LISTED RECORDS

+---+

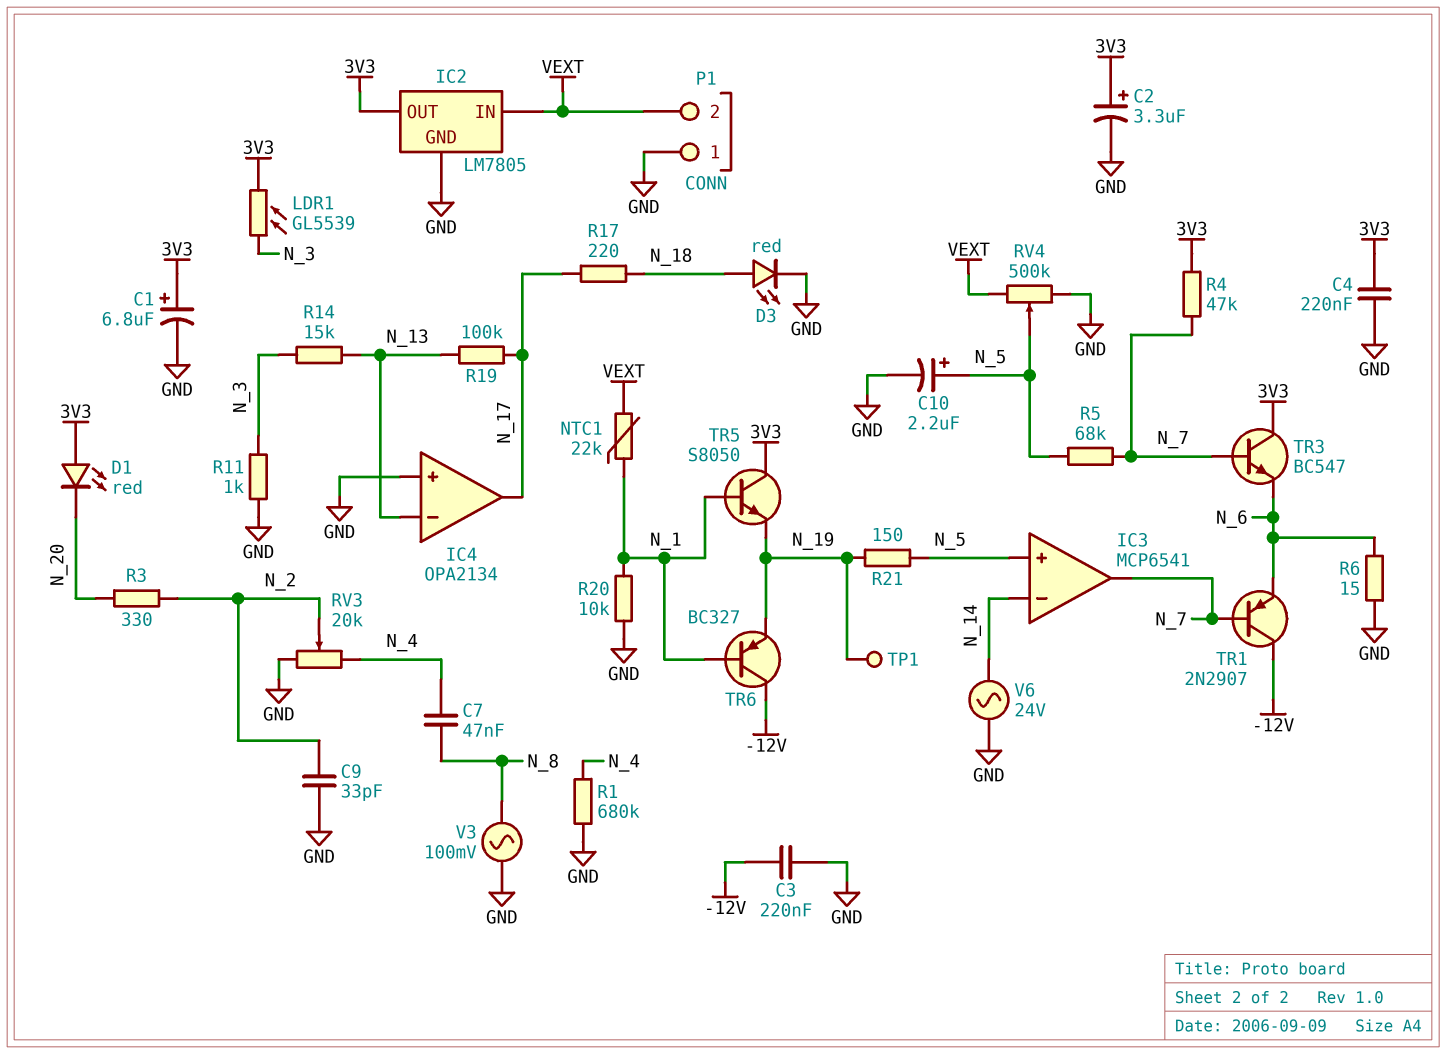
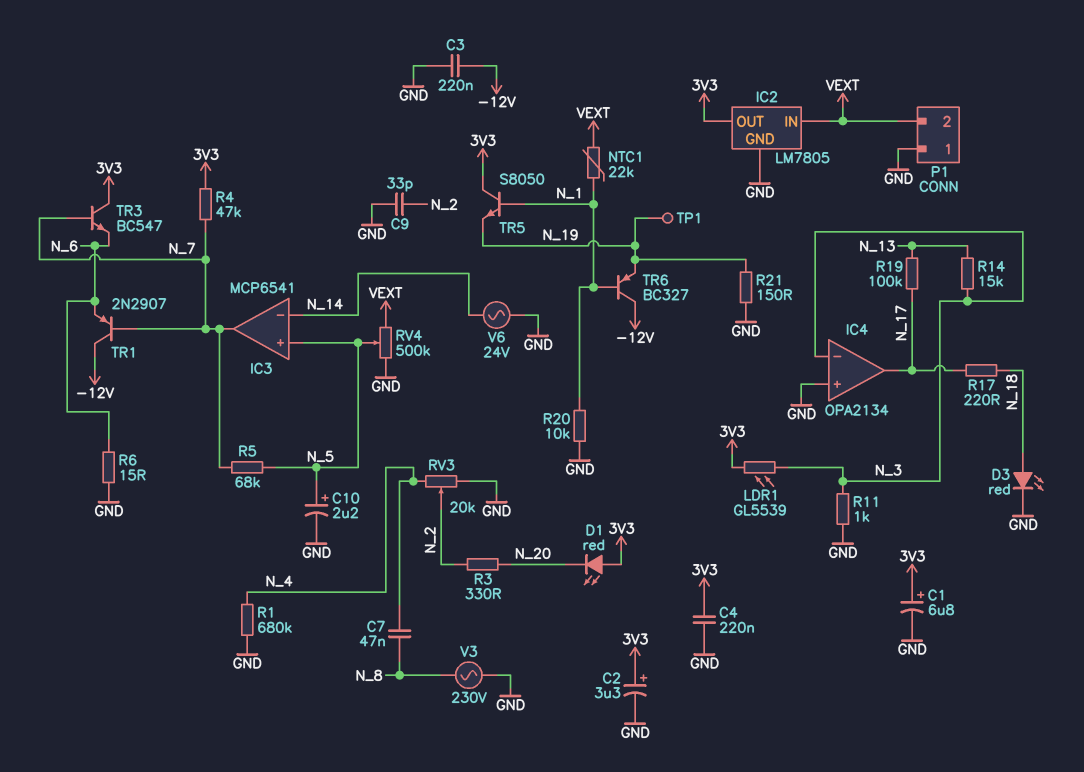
IC4 pin in-: N_13 -> N_3
R21: 150 (N_5, N_19) -> 150 (GND, N_19)
V3: AC 100mV (GND, N_8) -> AC 230V (GND, N_8)

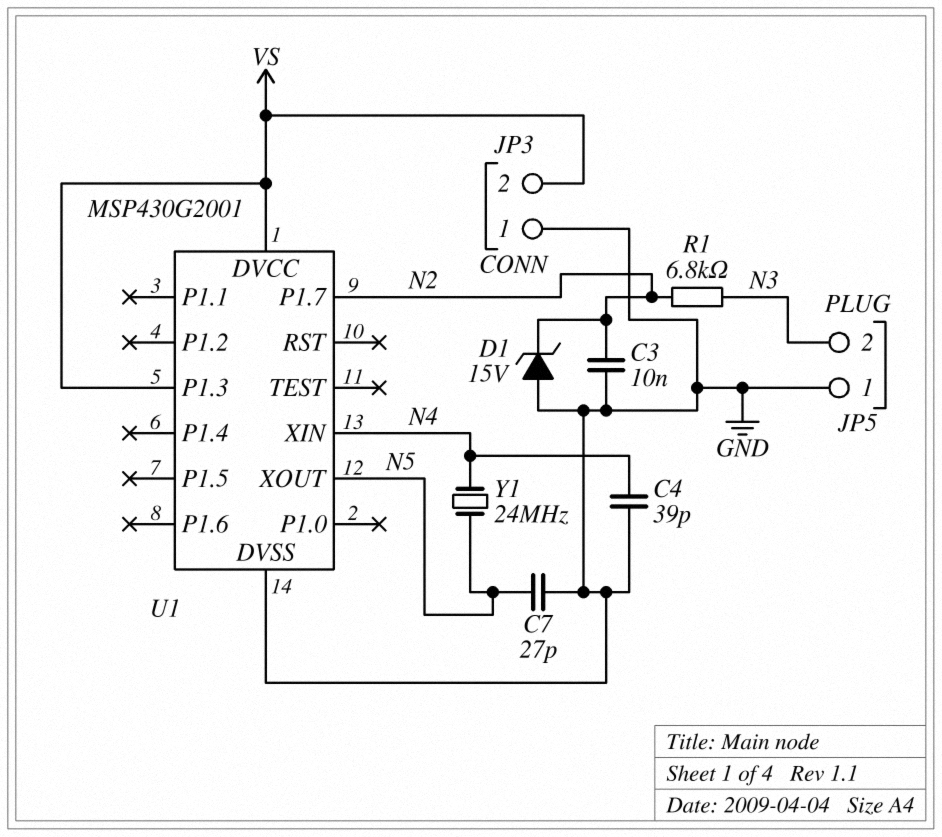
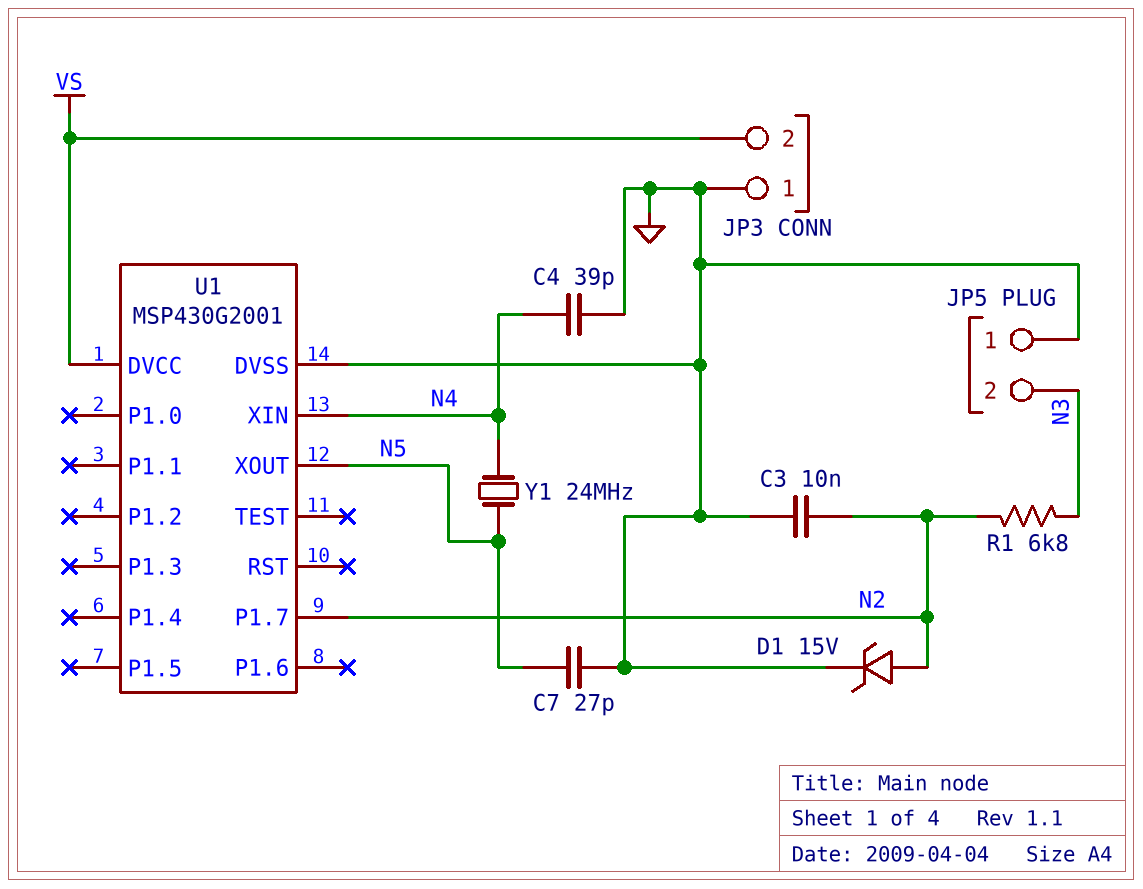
D1: zener 15V (A GND, K N2) -> zener 15V (A N2, K GND)
U1 pin P1.3: VS -> none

+---+

PROBLEM STATEMENT
A faithful, picture-free copy of the material is what this task asks for.

RESULT BELOW
IC4 pin in-: N_13 -> N_3
R21: 150 (N_5, N_19) -> 150 (GND, N_19)
V3: AC 100mV (GND, N_8) -> AC 230V (GND, N_8)

D1: zener 15V (A GND, K N2) -> zener 15V (A N2, K GND)
U1 pin P1.3: VS -> none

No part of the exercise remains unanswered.